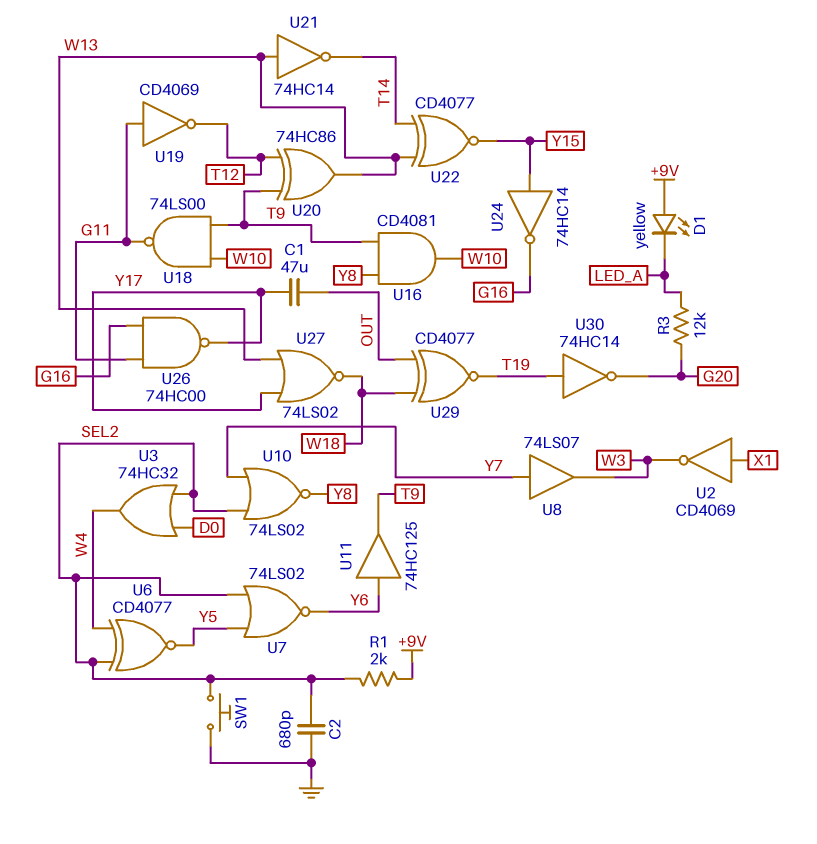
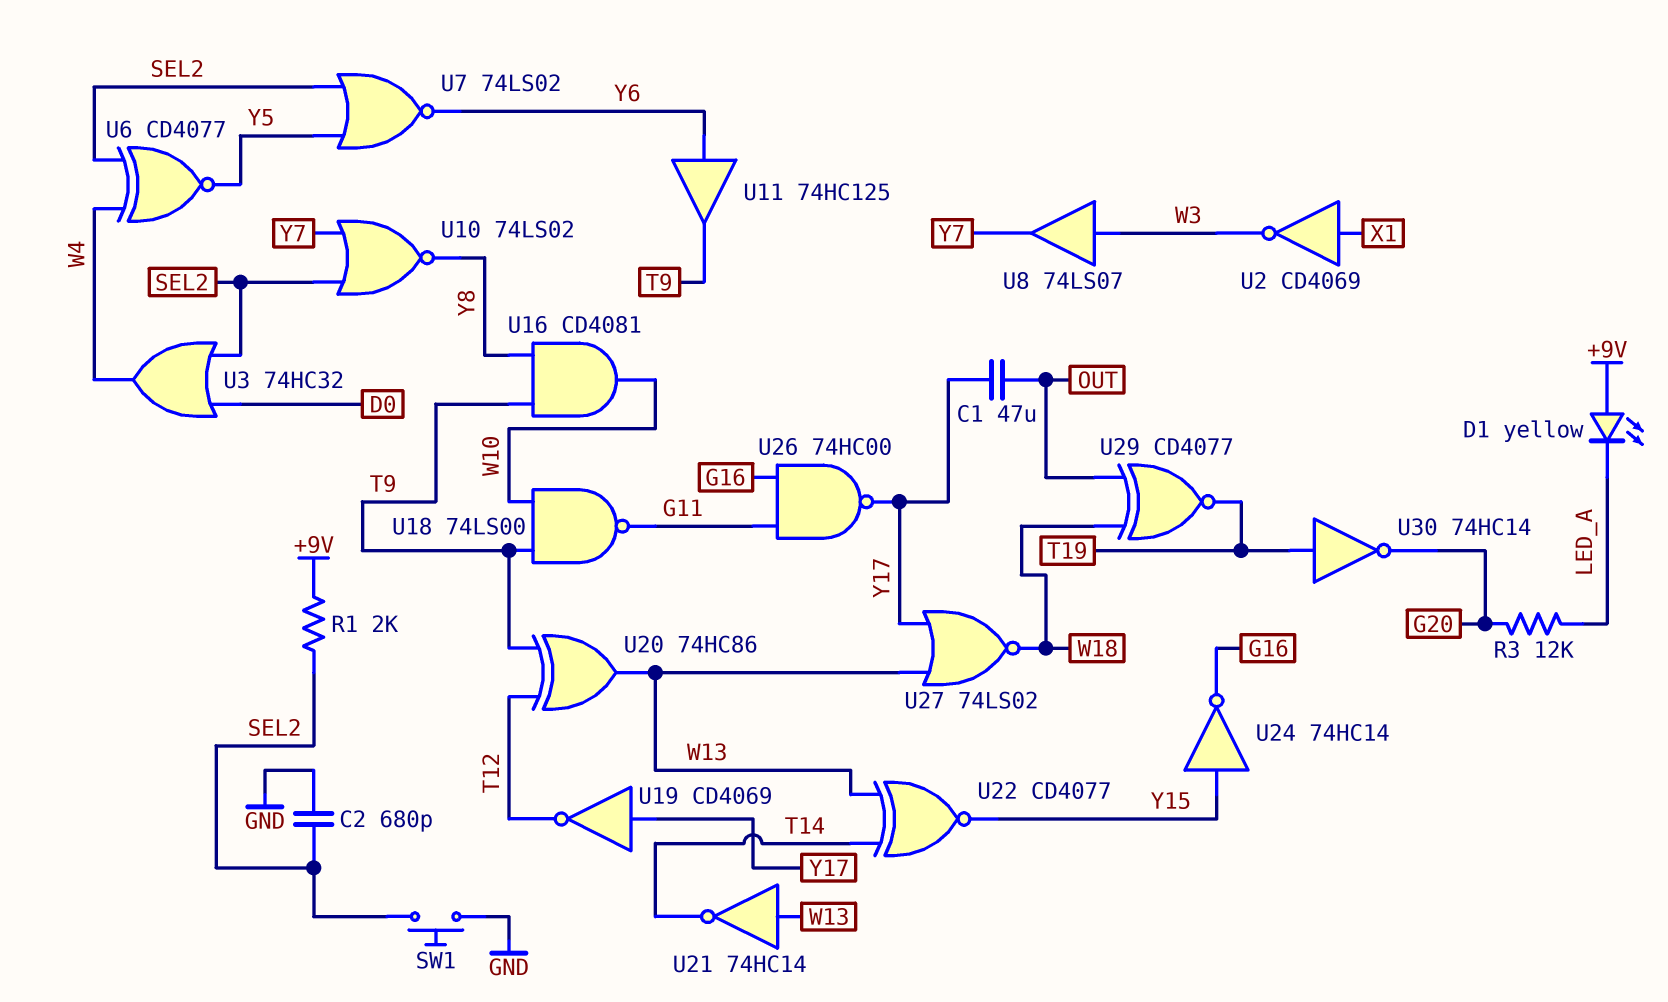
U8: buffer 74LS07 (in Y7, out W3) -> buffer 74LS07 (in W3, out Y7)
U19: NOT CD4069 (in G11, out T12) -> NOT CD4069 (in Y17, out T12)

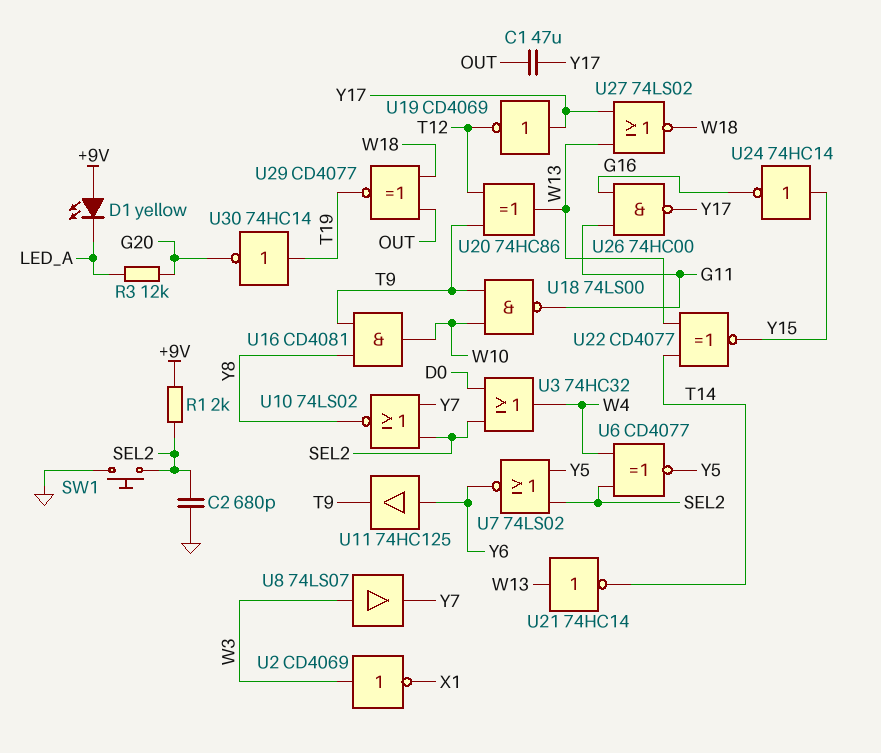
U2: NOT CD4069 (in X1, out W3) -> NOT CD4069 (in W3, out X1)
********
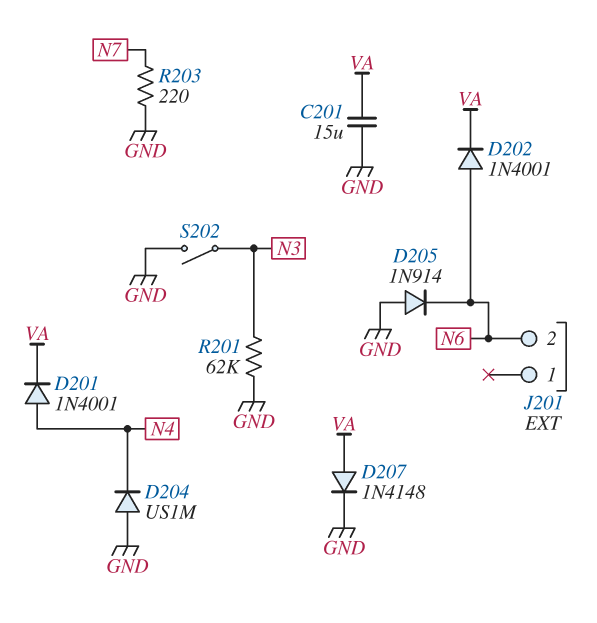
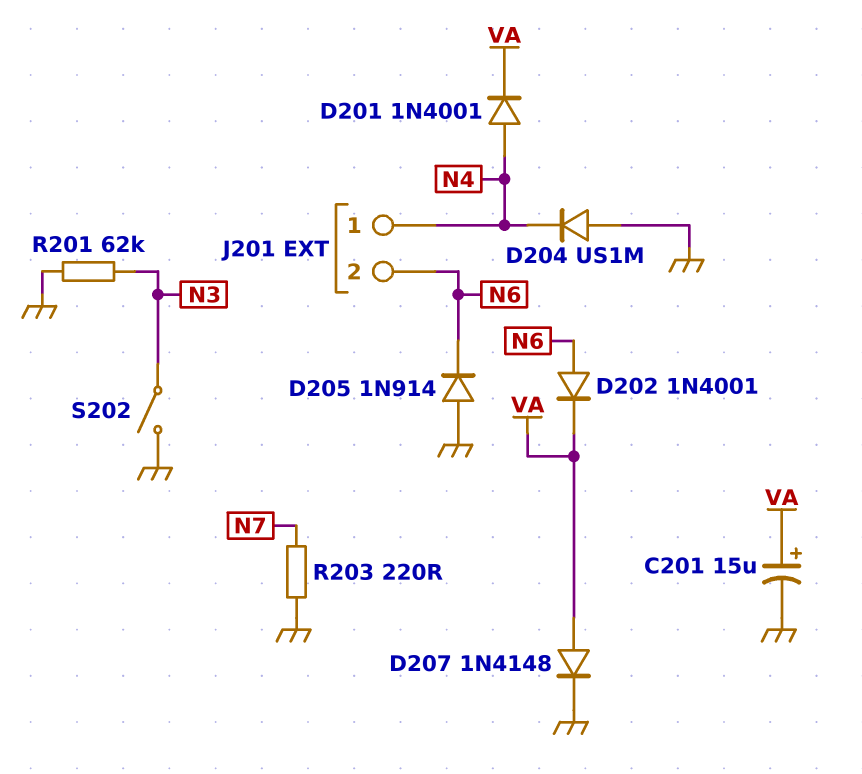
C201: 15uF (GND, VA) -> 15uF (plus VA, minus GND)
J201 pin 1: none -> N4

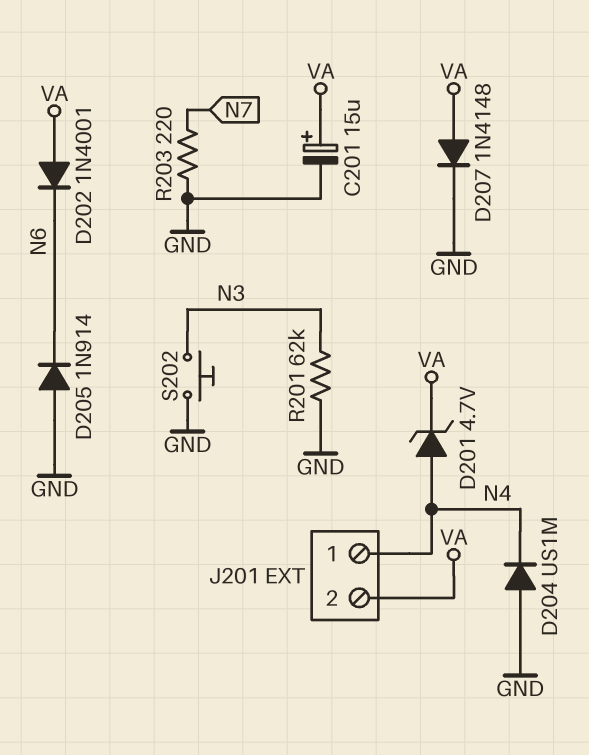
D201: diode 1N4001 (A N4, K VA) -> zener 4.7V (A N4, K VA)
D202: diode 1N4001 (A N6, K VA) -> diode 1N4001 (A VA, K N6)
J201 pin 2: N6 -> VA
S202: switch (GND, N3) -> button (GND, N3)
********
Task: With the pictures removed from your copy, retype the lines above from the one that contains "U19: NOT CD4069" through the one that contains "U2: NOT CD4069", exactly.

Task answer:
U19: NOT CD4069 (in G11, out T12) -> NOT CD4069 (in Y17, out T12)

U2: NOT CD4069 (in X1, out W3) -> NOT CD4069 (in W3, out X1)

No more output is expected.